= Object tracking records =
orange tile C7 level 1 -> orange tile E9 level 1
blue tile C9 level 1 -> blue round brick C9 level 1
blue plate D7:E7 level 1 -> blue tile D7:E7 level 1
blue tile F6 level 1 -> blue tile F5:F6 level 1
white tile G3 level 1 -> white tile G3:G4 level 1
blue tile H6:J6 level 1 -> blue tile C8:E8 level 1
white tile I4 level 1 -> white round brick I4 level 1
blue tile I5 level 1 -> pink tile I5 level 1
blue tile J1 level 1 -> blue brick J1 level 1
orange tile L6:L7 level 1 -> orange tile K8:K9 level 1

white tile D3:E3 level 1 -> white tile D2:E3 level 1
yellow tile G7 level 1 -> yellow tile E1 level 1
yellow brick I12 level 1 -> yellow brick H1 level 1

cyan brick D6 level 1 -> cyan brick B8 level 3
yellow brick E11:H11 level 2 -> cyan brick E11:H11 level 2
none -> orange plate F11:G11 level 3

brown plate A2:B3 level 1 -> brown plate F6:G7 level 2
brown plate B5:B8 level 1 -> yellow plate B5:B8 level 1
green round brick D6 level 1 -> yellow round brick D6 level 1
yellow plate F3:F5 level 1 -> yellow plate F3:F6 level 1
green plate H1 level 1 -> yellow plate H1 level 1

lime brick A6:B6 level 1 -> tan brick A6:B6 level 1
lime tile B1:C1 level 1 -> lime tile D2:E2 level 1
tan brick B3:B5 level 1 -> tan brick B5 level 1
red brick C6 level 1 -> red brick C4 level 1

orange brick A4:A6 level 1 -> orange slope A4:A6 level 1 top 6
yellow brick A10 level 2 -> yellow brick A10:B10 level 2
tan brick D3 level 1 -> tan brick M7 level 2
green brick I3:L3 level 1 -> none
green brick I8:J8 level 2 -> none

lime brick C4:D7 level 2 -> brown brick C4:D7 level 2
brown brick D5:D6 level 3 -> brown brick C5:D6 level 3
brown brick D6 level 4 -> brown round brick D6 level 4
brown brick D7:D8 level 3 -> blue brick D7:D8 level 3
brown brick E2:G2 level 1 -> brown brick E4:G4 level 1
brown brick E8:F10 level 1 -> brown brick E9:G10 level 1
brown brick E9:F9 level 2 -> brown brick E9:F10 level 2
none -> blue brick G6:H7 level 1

= Aim of the task =
Starting with the line with "blue tile J1 level 1 -> blue brick J1 level 1" above and going on through the line with "cyan brick D6", transcribe every line exactly, both ends included, and add nothing.

= Task answer =
blue tile J1 level 1 -> blue brick J1 level 1
orange tile L6:L7 level 1 -> orange tile K8:K9 level 1

white tile D3:E3 level 1 -> white tile D2:E3 level 1
yellow tile G7 level 1 -> yellow tile E1 level 1
yellow brick I12 level 1 -> yellow brick H1 level 1

cyan brick D6 level 1 -> cyan brick B8 level 3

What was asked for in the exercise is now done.